Only one stretch of the data below is wanted: the lines from the one with "STEPPER2 pin IN2: D4 -> A0" through the one with "TEMP2 pin OUT: D9 -> A1", repeated exactly.

(RECORDS TO USE begins)

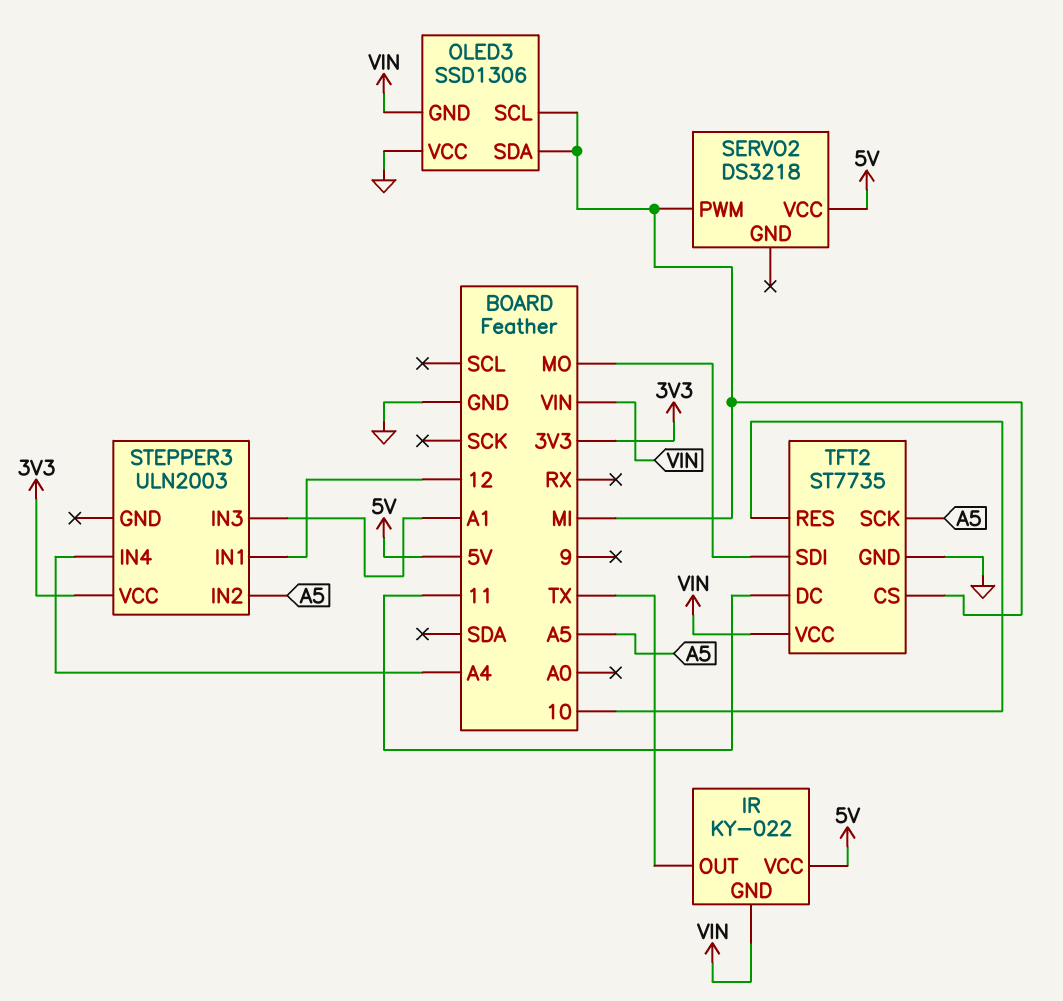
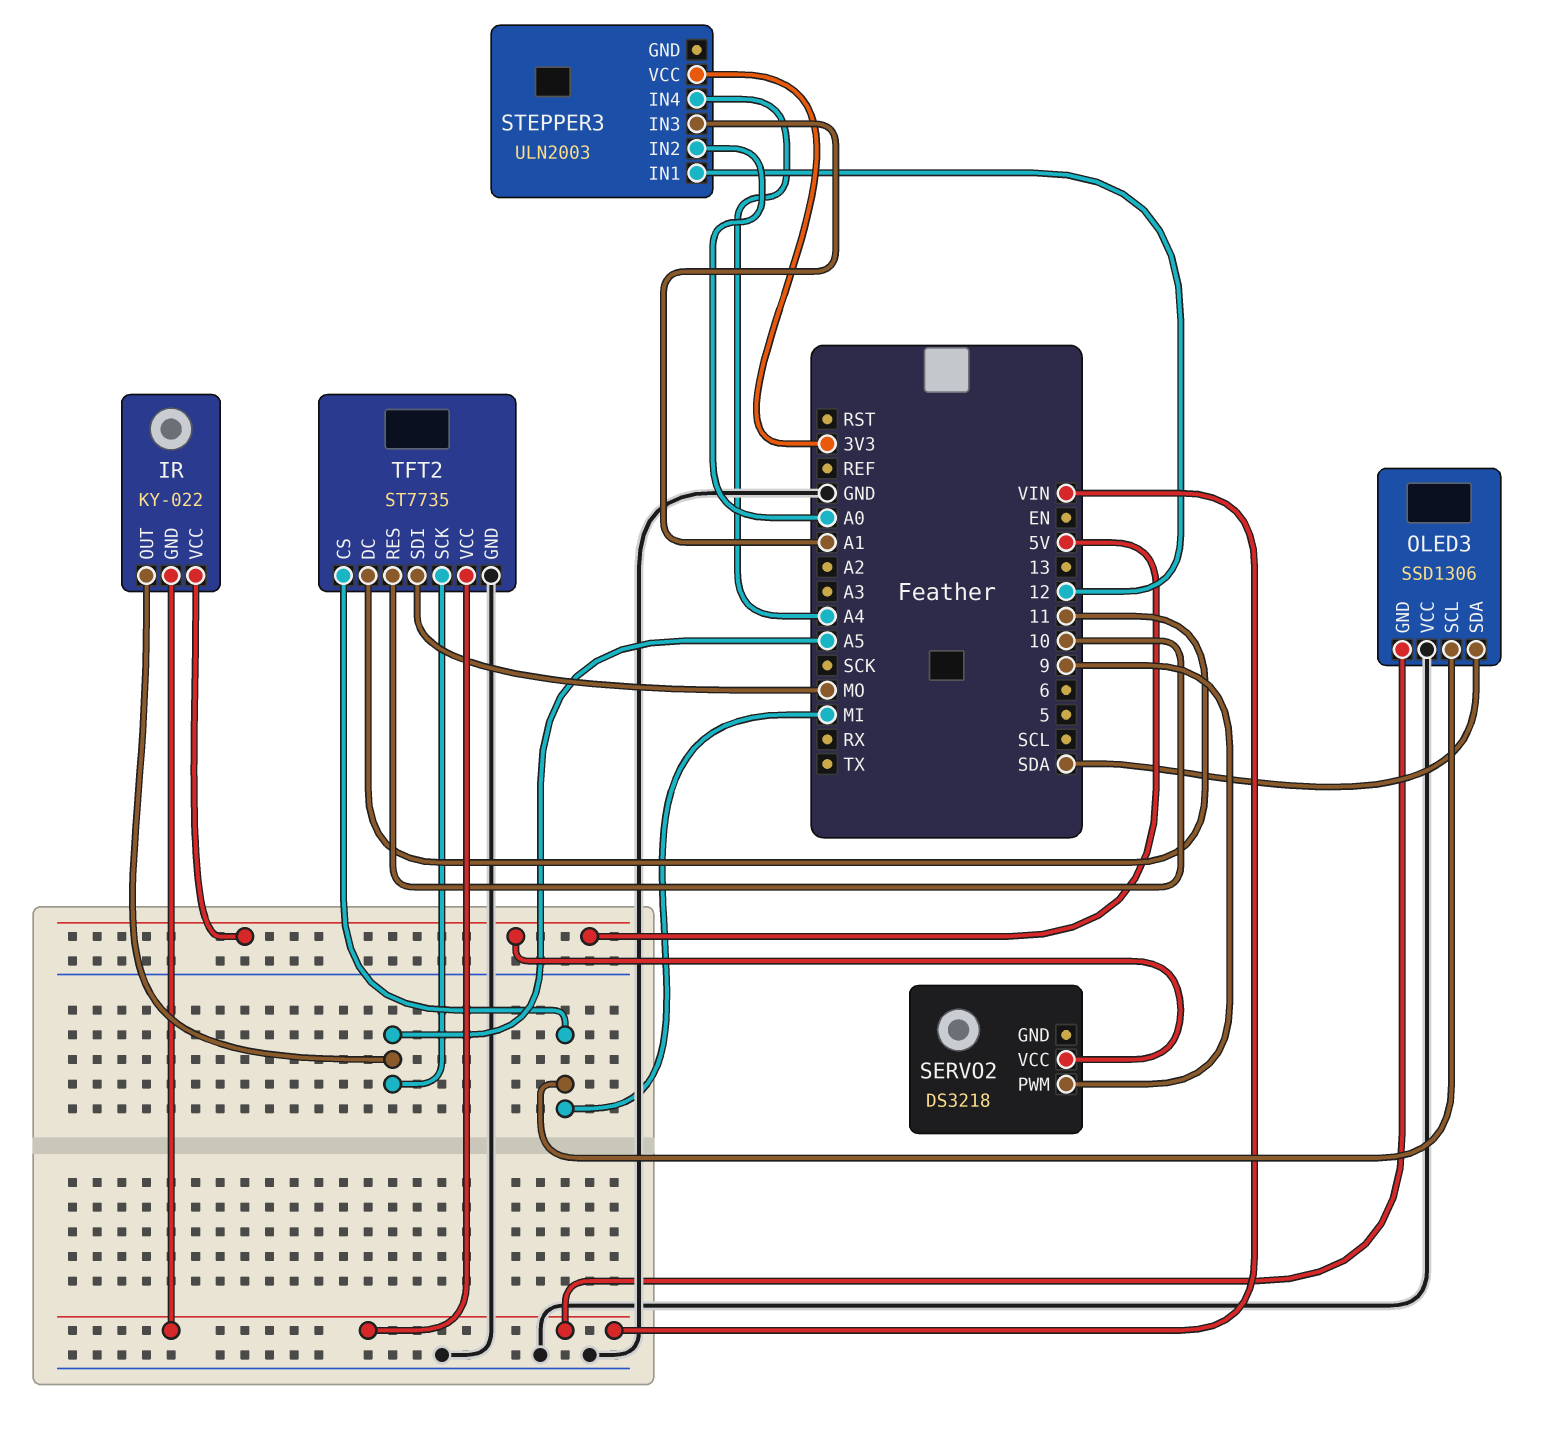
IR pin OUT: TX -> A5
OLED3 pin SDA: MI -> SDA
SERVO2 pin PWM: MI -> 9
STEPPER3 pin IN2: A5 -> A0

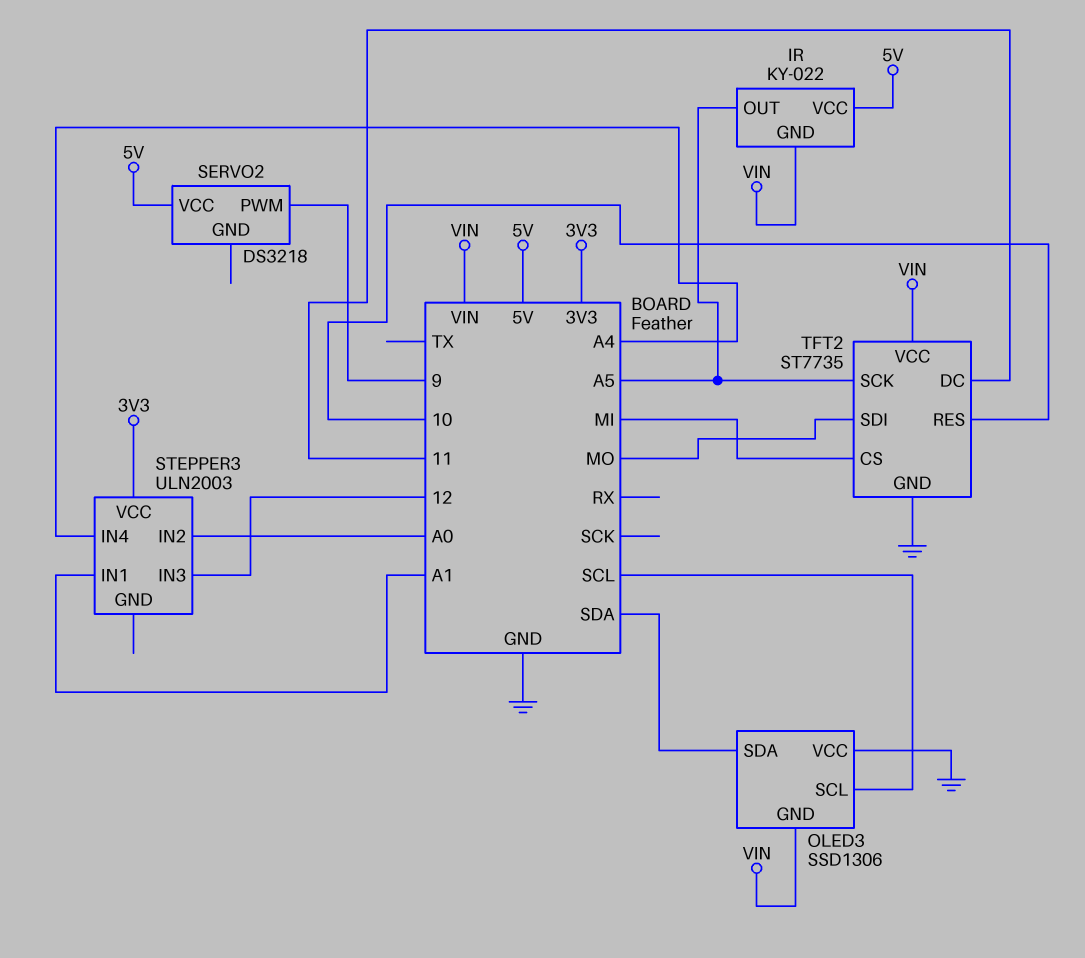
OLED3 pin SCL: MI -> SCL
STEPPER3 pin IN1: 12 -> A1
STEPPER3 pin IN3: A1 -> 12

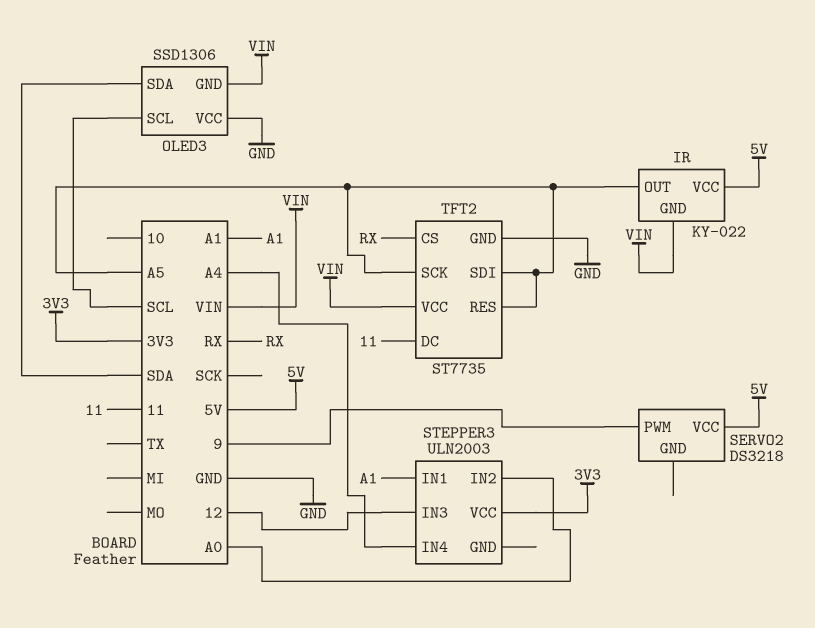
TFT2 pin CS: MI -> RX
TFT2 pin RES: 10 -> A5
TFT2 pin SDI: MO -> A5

(RECORDS TO USE ends)
(RECORDS TO USE begins)

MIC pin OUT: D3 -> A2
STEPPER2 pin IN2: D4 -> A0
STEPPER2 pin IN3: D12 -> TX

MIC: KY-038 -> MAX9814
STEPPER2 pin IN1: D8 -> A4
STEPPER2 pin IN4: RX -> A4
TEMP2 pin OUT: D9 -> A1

(RECORDS TO USE ends)
(RECORDS TO USE begins)

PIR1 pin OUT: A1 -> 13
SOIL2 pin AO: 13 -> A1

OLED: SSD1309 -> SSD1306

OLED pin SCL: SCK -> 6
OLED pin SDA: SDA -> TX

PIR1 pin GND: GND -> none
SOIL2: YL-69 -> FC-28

(RECORDS TO USE ends)

[ANSWER FOR THIS EXERCISE]
STEPPER2 pin IN2: D4 -> A0
STEPPER2 pin IN3: D12 -> TX

MIC: KY-038 -> MAX9814
STEPPER2 pin IN1: D8 -> A4
STEPPER2 pin IN4: RX -> A4
TEMP2 pin OUT: D9 -> A1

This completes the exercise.